YOUR OBJECTIVE:
Give again exactly, and only, the lines between the line holding "brown shoe: 3 -> 2" and the end of the listing, both boundary lines included.

START DATA

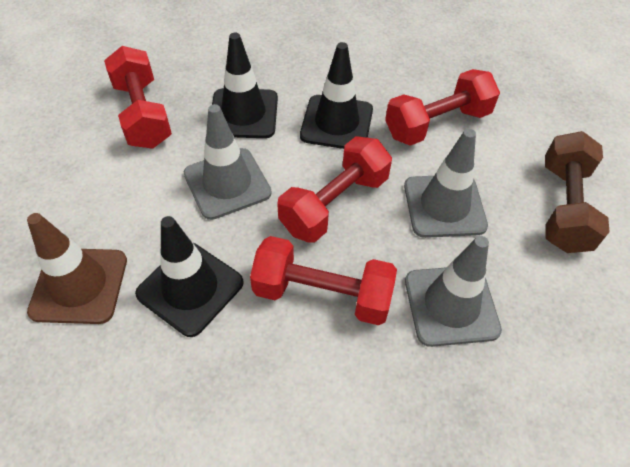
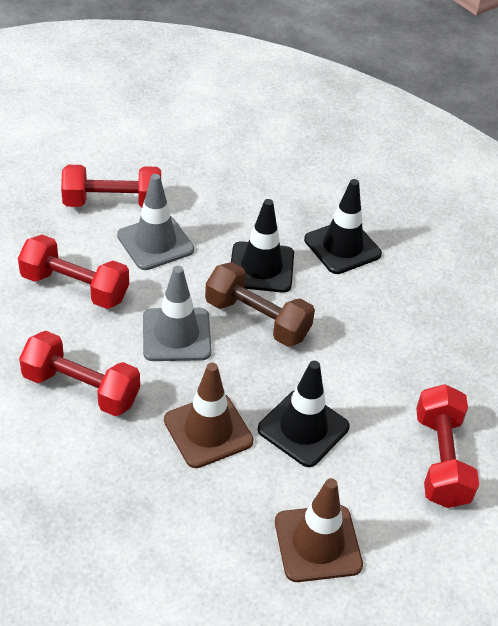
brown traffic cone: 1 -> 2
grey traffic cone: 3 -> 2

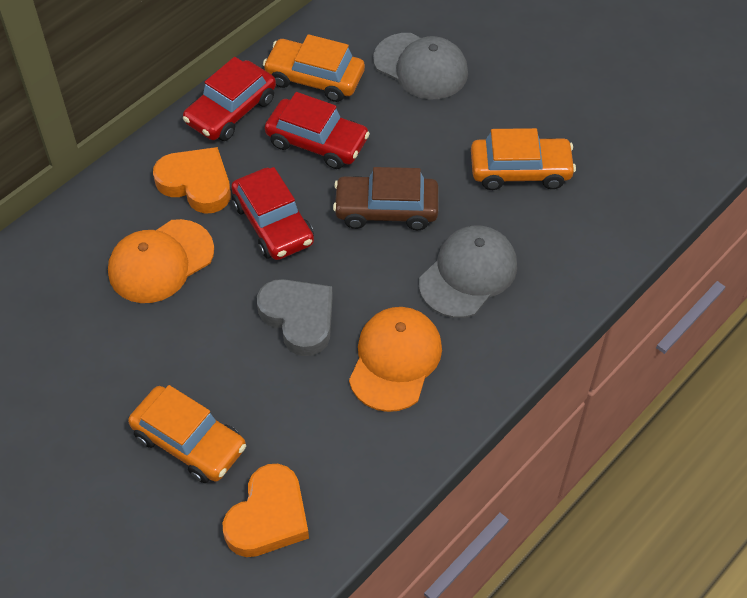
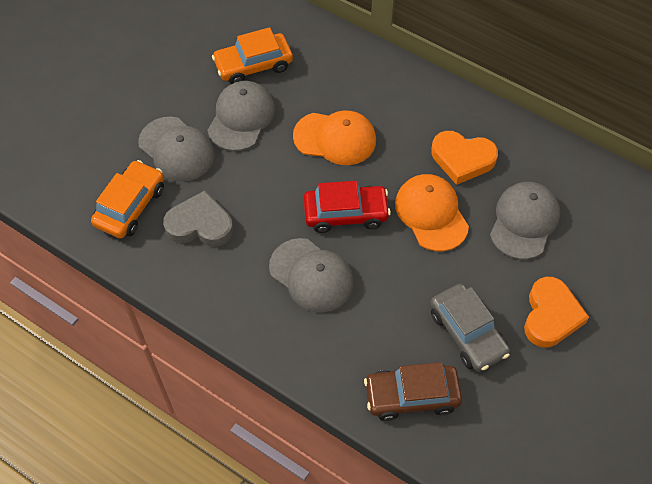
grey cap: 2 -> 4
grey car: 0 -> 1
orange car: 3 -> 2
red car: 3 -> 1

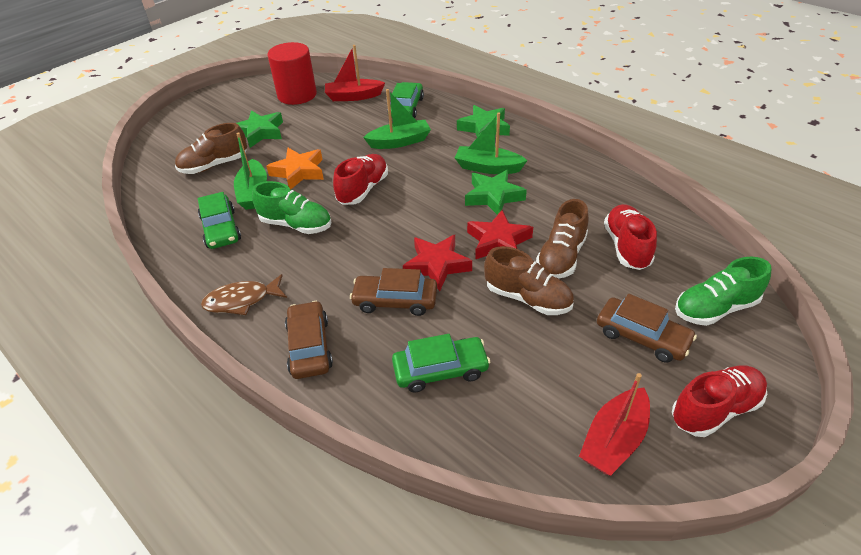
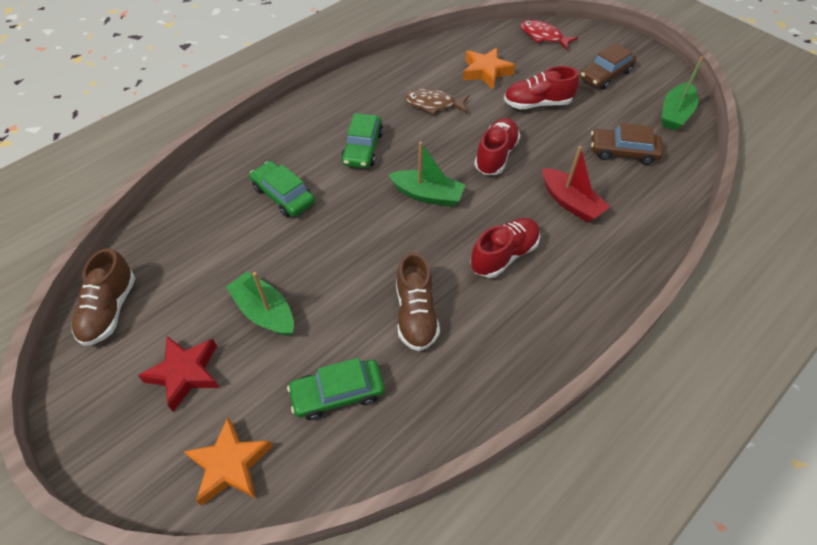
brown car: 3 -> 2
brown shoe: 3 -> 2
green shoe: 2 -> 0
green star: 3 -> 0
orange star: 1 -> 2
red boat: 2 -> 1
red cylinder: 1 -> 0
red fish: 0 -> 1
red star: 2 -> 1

END DATA

RESPONSE TO THE EXERCISE:
brown shoe: 3 -> 2
green shoe: 2 -> 0
green star: 3 -> 0
orange star: 1 -> 2
red boat: 2 -> 1
red cylinder: 1 -> 0
red fish: 0 -> 1
red star: 2 -> 1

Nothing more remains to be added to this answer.